··· DATA LISTING
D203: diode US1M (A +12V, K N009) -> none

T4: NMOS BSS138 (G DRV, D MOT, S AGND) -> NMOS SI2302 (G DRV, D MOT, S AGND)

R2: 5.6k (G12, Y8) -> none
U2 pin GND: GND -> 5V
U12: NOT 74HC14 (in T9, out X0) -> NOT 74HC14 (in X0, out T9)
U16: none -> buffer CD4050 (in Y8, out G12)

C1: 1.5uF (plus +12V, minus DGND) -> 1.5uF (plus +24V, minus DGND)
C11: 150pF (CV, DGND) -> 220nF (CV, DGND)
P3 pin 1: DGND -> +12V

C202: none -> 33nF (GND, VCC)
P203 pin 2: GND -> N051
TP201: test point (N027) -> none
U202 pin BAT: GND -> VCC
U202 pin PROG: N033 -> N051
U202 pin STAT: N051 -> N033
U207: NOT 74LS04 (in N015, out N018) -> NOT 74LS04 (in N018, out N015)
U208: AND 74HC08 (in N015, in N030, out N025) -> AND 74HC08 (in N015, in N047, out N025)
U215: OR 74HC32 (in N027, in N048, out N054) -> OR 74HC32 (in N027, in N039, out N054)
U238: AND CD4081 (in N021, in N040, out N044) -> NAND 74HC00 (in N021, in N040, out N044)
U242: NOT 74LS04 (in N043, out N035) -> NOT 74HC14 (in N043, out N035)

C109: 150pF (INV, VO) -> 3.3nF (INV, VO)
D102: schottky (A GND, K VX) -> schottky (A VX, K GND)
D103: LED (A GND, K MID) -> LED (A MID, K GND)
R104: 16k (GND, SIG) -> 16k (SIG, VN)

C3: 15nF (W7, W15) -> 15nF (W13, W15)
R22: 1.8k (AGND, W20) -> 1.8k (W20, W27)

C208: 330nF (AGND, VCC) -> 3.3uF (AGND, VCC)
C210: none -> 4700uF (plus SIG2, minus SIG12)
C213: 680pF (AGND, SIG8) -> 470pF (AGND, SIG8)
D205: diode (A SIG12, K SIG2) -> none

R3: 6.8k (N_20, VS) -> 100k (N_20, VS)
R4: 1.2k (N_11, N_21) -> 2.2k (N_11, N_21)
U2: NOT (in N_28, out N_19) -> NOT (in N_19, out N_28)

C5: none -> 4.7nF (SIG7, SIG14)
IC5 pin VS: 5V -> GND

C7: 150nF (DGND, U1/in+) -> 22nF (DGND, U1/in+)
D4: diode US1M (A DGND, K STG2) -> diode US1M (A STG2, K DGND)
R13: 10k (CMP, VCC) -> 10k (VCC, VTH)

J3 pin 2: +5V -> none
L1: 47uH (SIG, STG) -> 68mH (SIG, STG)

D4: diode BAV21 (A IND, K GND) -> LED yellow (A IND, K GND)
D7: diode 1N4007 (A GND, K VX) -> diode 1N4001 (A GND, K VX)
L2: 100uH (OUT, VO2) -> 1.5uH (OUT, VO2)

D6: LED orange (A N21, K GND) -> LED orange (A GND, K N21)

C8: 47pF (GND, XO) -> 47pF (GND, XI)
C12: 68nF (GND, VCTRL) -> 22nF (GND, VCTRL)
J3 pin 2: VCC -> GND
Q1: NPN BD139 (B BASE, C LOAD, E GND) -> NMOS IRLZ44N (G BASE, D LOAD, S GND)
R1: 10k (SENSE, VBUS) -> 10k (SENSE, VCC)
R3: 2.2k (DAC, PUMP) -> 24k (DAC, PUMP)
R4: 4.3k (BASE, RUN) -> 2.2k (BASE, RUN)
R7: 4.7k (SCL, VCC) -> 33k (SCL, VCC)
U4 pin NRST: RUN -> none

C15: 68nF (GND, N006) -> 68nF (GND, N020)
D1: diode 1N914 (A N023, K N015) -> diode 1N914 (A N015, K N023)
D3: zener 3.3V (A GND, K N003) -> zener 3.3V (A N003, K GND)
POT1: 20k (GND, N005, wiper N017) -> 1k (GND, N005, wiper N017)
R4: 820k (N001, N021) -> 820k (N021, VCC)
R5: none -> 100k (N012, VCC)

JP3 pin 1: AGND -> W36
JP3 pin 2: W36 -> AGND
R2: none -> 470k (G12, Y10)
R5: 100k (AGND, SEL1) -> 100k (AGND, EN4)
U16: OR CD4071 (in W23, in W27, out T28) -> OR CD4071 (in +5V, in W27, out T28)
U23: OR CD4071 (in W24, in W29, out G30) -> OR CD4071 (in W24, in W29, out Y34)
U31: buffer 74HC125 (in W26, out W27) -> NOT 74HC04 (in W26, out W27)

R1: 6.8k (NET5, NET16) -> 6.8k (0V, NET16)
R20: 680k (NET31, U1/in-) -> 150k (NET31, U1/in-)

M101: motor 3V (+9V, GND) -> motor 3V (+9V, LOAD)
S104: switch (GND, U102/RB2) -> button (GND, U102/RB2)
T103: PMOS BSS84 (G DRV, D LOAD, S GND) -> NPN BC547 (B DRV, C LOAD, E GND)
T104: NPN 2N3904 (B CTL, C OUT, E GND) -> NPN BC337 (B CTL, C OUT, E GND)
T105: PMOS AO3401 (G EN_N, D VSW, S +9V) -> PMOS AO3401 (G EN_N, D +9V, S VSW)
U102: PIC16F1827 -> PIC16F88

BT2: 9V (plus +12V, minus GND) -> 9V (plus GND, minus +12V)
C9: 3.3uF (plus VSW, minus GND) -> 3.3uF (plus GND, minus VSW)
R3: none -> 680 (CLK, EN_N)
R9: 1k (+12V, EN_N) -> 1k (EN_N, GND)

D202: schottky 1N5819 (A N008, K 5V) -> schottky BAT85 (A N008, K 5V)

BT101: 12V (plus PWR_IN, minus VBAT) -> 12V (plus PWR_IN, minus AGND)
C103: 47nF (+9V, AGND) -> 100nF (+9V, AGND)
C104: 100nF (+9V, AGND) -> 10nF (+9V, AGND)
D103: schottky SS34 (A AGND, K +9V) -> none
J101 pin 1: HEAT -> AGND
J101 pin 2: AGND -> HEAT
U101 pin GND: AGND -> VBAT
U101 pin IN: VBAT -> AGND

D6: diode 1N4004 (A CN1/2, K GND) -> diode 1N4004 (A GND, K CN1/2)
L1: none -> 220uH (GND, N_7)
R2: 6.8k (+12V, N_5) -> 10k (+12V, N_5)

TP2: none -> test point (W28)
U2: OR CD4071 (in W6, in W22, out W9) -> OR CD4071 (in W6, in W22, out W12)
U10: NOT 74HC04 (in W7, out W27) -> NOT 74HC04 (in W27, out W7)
······
TASK TO CARRY OUT:
Your reply is to repeat, unchanged, the lines above running from the one with "D1: diode 1N914" up to and including the one with "L1: none -> 220uH (GND, N_7)".

SOLUTION BELOW:
D1: diode 1N914 (A N023, K N015) -> diode 1N914 (A N015, K N023)
D3: zener 3.3V (A GND, K N003) -> zener 3.3V (A N003, K GND)
POT1: 20k (GND, N005, wiper N017) -> 1k (GND, N005, wiper N017)
R4: 820k (N001, N021) -> 820k (N021, VCC)
R5: none -> 100k (N012, VCC)

JP3 pin 1: AGND -> W36
JP3 pin 2: W36 -> AGND
R2: none -> 470k (G12, Y10)
R5: 100k (AGND, SEL1) -> 100k (AGND, EN4)
U16: OR CD4071 (in W23, in W27, out T28) -> OR CD4071 (in +5V, in W27, out T28)
U23: OR CD4071 (in W24, in W29, out G30) -> OR CD4071 (in W24, in W29, out Y34)
U31: buffer 74HC125 (in W26, out W27) -> NOT 74HC04 (in W26, out W27)

R1: 6.8k (NET5, NET16) -> 6.8k (0V, NET16)
R20: 680k (NET31, U1/in-) -> 150k (NET31, U1/in-)

M101: motor 3V (+9V, GND) -> motor 3V (+9V, LOAD)
S104: switch (GND, U102/RB2) -> button (GND, U102/RB2)
T103: PMOS BSS84 (G DRV, D LOAD, S GND) -> NPN BC547 (B DRV, C LOAD, E GND)
T104: NPN 2N3904 (B CTL, C OUT, E GND) -> NPN BC337 (B CTL, C OUT, E GND)
T105: PMOS AO3401 (G EN_N, D VSW, S +9V) -> PMOS AO3401 (G EN_N, D +9V, S VSW)
U102: PIC16F1827 -> PIC16F88

BT2: 9V (plus +12V, minus GND) -> 9V (plus GND, minus +12V)
C9: 3.3uF (plus VSW, minus GND) -> 3.3uF (plus GND, minus VSW)
R3: none -> 680 (CLK, EN_N)
R9: 1k (+12V, EN_N) -> 1k (EN_N, GND)

D202: schottky 1N5819 (A N008, K 5V) -> schottky BAT85 (A N008, K 5V)

BT101: 12V (plus PWR_IN, minus VBAT) -> 12V (plus PWR_IN, minus AGND)
C103: 47nF (+9V, AGND) -> 100nF (+9V, AGND)
C104: 100nF (+9V, AGND) -> 10nF (+9V, AGND)
D103: schottky SS34 (A AGND, K +9V) -> none
J101 pin 1: HEAT -> AGND
J101 pin 2: AGND -> HEAT
U101 pin GND: AGND -> VBAT
U101 pin IN: VBAT -> AGND

D6: diode 1N4004 (A CN1/2, K GND) -> diode 1N4004 (A GND, K CN1/2)
L1: none -> 220uH (GND, N_7)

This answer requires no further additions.